- Work item: The records below should be written out again, exactly.

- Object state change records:

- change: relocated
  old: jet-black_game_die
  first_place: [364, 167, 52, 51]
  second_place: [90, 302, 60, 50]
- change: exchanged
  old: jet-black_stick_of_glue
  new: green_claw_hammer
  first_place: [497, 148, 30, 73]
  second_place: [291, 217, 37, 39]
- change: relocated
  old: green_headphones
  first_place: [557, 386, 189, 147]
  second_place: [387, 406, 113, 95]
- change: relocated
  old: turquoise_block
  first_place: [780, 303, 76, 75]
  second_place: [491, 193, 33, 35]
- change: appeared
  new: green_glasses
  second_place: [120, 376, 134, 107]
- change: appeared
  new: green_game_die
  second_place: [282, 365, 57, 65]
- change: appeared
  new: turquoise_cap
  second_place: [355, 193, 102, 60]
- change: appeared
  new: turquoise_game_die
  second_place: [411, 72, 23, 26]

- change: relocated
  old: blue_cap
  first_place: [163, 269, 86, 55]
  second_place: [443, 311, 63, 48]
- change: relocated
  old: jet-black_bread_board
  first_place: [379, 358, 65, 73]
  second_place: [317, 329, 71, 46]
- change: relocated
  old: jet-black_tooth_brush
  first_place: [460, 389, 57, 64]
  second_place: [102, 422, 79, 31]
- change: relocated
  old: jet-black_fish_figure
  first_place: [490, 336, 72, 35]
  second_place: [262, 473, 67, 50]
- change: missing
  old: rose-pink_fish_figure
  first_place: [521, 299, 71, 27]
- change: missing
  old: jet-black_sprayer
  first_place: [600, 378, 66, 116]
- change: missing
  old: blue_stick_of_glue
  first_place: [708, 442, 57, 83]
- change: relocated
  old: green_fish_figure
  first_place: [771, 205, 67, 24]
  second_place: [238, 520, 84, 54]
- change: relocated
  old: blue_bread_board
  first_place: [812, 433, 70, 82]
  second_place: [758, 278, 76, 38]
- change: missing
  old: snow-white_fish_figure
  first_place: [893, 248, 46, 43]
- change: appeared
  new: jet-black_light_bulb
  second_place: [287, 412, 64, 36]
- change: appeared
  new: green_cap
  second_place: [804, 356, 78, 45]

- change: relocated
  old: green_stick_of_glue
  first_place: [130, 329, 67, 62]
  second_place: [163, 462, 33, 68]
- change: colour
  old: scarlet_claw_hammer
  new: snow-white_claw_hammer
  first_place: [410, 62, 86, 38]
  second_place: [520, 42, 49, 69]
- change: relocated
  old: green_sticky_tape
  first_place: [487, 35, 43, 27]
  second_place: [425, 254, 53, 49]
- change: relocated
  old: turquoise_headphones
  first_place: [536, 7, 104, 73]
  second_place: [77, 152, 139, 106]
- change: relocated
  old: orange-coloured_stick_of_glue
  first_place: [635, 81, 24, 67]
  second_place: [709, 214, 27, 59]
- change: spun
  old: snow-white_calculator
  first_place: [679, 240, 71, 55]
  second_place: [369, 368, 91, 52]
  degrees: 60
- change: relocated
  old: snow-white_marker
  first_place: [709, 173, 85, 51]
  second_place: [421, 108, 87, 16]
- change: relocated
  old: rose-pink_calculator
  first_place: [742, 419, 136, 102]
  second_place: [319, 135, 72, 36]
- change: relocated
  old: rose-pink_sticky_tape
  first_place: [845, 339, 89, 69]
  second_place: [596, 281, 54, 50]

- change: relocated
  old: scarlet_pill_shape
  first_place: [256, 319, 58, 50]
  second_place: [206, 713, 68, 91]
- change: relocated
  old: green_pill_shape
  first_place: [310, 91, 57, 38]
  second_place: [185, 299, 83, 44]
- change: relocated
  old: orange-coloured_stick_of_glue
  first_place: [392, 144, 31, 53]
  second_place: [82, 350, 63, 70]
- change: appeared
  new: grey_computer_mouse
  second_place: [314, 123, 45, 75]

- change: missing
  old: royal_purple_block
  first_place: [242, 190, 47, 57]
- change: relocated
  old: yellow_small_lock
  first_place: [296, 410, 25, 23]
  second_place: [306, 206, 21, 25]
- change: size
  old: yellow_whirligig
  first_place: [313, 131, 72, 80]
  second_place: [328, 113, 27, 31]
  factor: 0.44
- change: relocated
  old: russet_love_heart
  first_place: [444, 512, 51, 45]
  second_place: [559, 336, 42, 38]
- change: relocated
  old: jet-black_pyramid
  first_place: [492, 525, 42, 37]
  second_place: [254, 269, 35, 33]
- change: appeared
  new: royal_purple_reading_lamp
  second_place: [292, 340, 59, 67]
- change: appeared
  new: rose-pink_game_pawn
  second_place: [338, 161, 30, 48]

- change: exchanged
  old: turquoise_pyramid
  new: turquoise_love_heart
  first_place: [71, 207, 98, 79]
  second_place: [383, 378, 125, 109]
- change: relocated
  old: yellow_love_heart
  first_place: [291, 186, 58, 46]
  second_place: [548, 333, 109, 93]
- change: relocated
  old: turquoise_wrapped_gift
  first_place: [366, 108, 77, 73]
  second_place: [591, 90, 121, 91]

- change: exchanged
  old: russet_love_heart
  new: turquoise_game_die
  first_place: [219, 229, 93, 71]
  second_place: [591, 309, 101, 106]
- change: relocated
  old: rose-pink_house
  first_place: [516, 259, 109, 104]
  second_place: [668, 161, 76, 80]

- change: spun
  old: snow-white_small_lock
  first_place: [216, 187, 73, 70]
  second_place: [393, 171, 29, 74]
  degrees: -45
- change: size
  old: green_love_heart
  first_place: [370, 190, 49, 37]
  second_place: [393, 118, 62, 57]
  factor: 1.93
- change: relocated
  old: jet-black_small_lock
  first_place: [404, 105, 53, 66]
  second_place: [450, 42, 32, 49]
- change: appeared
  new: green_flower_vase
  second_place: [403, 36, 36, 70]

- Task response:
- change: relocated
  old: jet-black_game_die
  first_place: [364, 167, 52, 51]
  second_place: [90, 302, 60, 50]
- change: exchanged
  old: jet-black_stick_of_glue
  new: green_claw_hammer
  first_place: [497, 148, 30, 73]
  second_place: [291, 217, 37, 39]
- change: relocated
  old: green_headphones
  first_place: [557, 386, 189, 147]
  second_place: [387, 406, 113, 95]
- change: relocated
  old: turquoise_block
  first_place: [780, 303, 76, 75]
  second_place: [491, 193, 33, 35]
- change: appeared
  new: green_glasses
  second_place: [120, 376, 134, 107]
- change: appeared
  new: green_game_die
  second_place: [282, 365, 57, 65]
- change: appeared
  new: turquoise_cap
  second_place: [355, 193, 102, 60]
- change: appeared
  new: turquoise_game_die
  second_place: [411, 72, 23, 26]

- change: relocated
  old: blue_cap
  first_place: [163, 269, 86, 55]
  second_place: [443, 311, 63, 48]
- change: relocated
  old: jet-black_bread_board
  first_place: [379, 358, 65, 73]
  second_place: [317, 329, 71, 46]
- change: relocated
  old: jet-black_tooth_brush
  first_place: [460, 389, 57, 64]
  second_place: [102, 422, 79, 31]
- change: relocated
  old: jet-black_fish_figure
  first_place: [490, 336, 72, 35]
  second_place: [262, 473, 67, 50]
- change: missing
  old: rose-pink_fish_figure
  first_place: [521, 299, 71, 27]
- change: missing
  old: jet-black_sprayer
  first_place: [600, 378, 66, 116]
- change: missing
  old: blue_stick_of_glue
  first_place: [708, 442, 57, 83]
- change: relocated
  old: green_fish_figure
  first_place: [771, 205, 67, 24]
  second_place: [238, 520, 84, 54]
- change: relocated
  old: blue_bread_board
  first_place: [812, 433, 70, 82]
  second_place: [758, 278, 76, 38]
- change: missing
  old: snow-white_fish_figure
  first_place: [893, 248, 46, 43]
- change: appeared
  new: jet-black_light_bulb
  second_place: [287, 412, 64, 36]
- change: appeared
  new: green_cap
  second_place: [804, 356, 78, 45]

- change: relocated
  old: green_stick_of_glue
  first_place: [130, 329, 67, 62]
  second_place: [163, 462, 33, 68]
- change: colour
  old: scarlet_claw_hammer
  new: snow-white_claw_hammer
  first_place: [410, 62, 86, 38]
  second_place: [520, 42, 49, 69]
- change: relocated
  old: green_sticky_tape
  first_place: [487, 35, 43, 27]
  second_place: [425, 254, 53, 49]
- change: relocated
  old: turquoise_headphones
  first_place: [536, 7, 104, 73]
  second_place: [77, 152, 139, 106]
- change: relocated
  old: orange-coloured_stick_of_glue
  first_place: [635, 81, 24, 67]
  second_place: [709, 214, 27, 59]
- change: spun
  old: snow-white_calculator
  first_place: [679, 240, 71, 55]
  second_place: [369, 368, 91, 52]
  degrees: 60
- change: relocated
  old: snow-white_marker
  first_place: [709, 173, 85, 51]
  second_place: [421, 108, 87, 16]
- change: relocated
  old: rose-pink_calculator
  first_place: [742, 419, 136, 102]
  second_place: [319, 135, 72, 36]
- change: relocated
  old: rose-pink_sticky_tape
  first_place: [845, 339, 89, 69]
  second_place: [596, 281, 54, 50]

- change: relocated
  old: scarlet_pill_shape
  first_place: [256, 319, 58, 50]
  second_place: [206, 713, 68, 91]
- change: relocated
  old: green_pill_shape
  first_place: [310, 91, 57, 38]
  second_place: [185, 299, 83, 44]
- change: relocated
  old: orange-coloured_stick_of_glue
  first_place: [392, 144, 31, 53]
  second_place: [82, 350, 63, 70]
- change: appeared
  new: grey_computer_mouse
  second_place: [314, 123, 45, 75]

- change: missing
  old: royal_purple_block
  first_place: [242, 190, 47, 57]
- change: relocated
  old: yellow_small_lock
  first_place: [296, 410, 25, 23]
  second_place: [306, 206, 21, 25]
- change: size
  old: yellow_whirligig
  first_place: [313, 131, 72, 80]
  second_place: [328, 113, 27, 31]
  factor: 0.44
- change: relocated
  old: russet_love_heart
  first_place: [444, 512, 51, 45]
  second_place: [559, 336, 42, 38]
- change: relocated
  old: jet-black_pyramid
  first_place: [492, 525, 42, 37]
  second_place: [254, 269, 35, 33]
- change: appeared
  new: royal_purple_reading_lamp
  second_place: [292, 340, 59, 67]
- change: appeared
  new: rose-pink_game_pawn
  second_place: [338, 161, 30, 48]

- change: exchanged
  old: turquoise_pyramid
  new: turquoise_love_heart
  first_place: [71, 207, 98, 79]
  second_place: [383, 378, 125, 109]
- change: relocated
  old: yellow_love_heart
  first_place: [291, 186, 58, 46]
  second_place: [548, 333, 109, 93]
- change: relocated
  old: turquoise_wrapped_gift
  first_place: [366, 108, 77, 73]
  second_place: [591, 90, 121, 91]

- change: exchanged
  old: russet_love_heart
  new: turquoise_game_die
  first_place: [219, 229, 93, 71]
  second_place: [591, 309, 101, 106]
- change: relocated
  old: rose-pink_house
  first_place: [516, 259, 109, 104]
  second_place: [668, 161, 76, 80]

- change: spun
  old: snow-white_small_lock
  first_place: [216, 187, 73, 70]
  second_place: [393, 171, 29, 74]
  degrees: -45
- change: size
  old: green_love_heart
  first_place: [370, 190, 49, 37]
  second_place: [393, 118, 62, 57]
  factor: 1.93
- change: relocated
  old: jet-black_small_lock
  first_place: [404, 105, 53, 66]
  second_place: [450, 42, 32, 49]
- change: appeared
  new: green_flower_vase
  second_place: [403, 36, 36, 70]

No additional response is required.